* Exercise directions: How do the lines below between the ones holding "green brick B6" and "red tile H4:I4", inclusive, read? Give them again exactly, with no other lines.
==== Records supplied ====
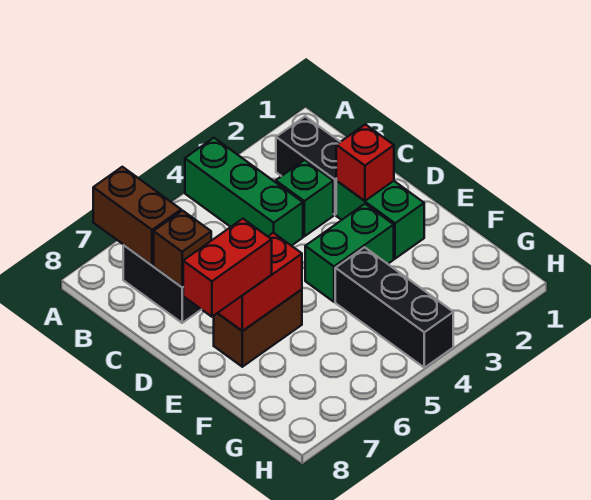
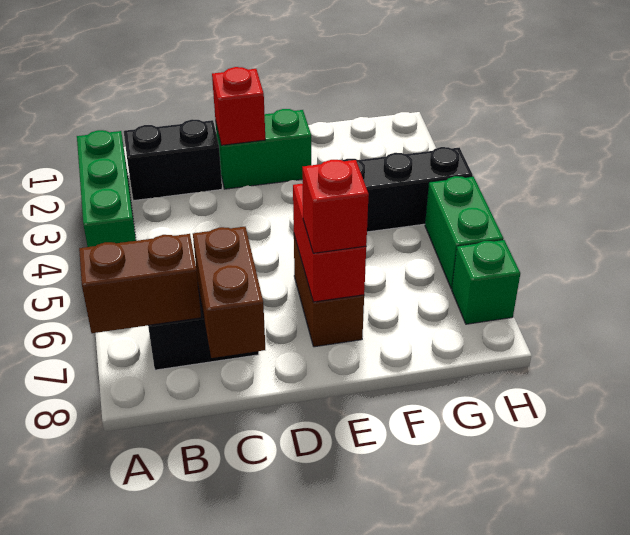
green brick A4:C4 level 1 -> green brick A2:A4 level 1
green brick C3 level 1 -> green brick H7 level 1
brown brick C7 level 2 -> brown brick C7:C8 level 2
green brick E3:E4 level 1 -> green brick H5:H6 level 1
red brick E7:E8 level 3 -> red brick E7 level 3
====
==== Records supplied ====
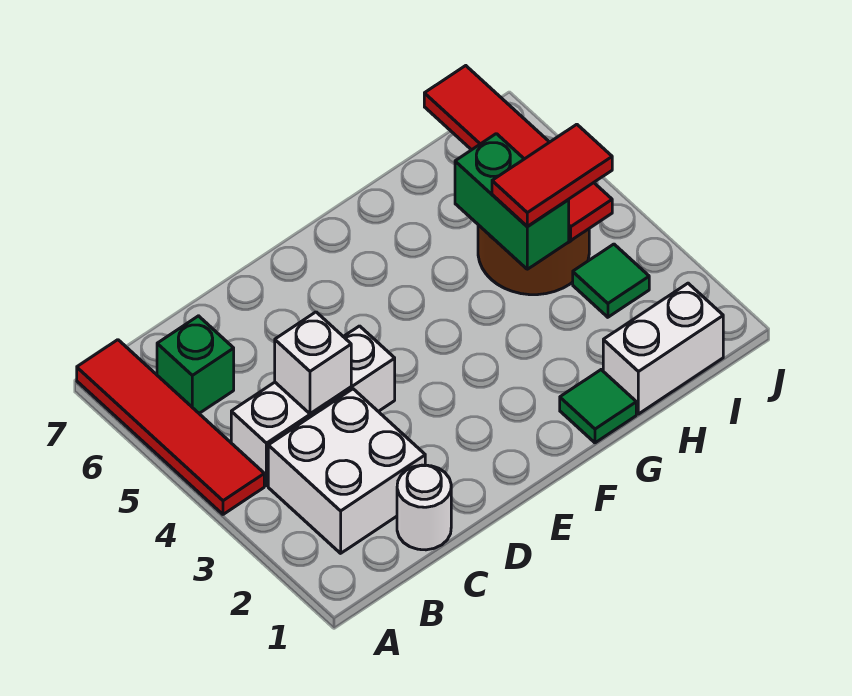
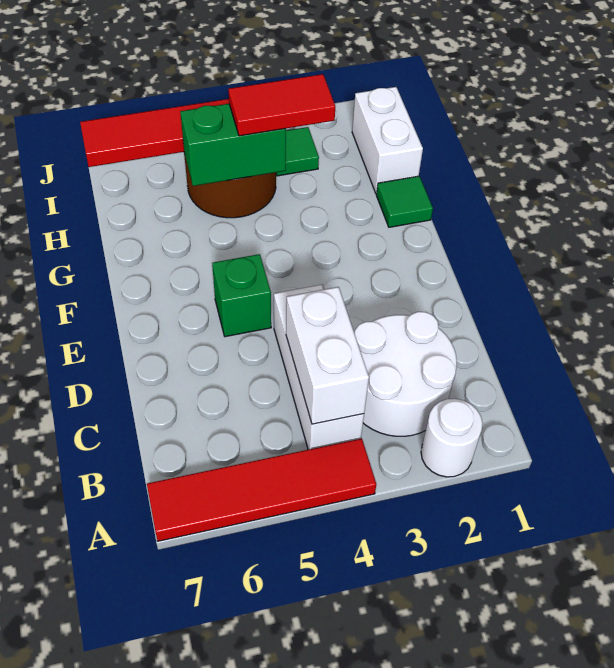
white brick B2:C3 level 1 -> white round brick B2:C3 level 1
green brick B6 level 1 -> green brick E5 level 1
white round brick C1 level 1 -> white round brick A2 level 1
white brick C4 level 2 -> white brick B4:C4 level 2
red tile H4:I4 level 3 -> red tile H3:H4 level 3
====
* Written solution:
green brick B6 level 1 -> green brick E5 level 1
white round brick C1 level 1 -> white round brick A2 level 1
white brick C4 level 2 -> white brick B4:C4 level 2
red tile H4:I4 level 3 -> red tile H3:H4 level 3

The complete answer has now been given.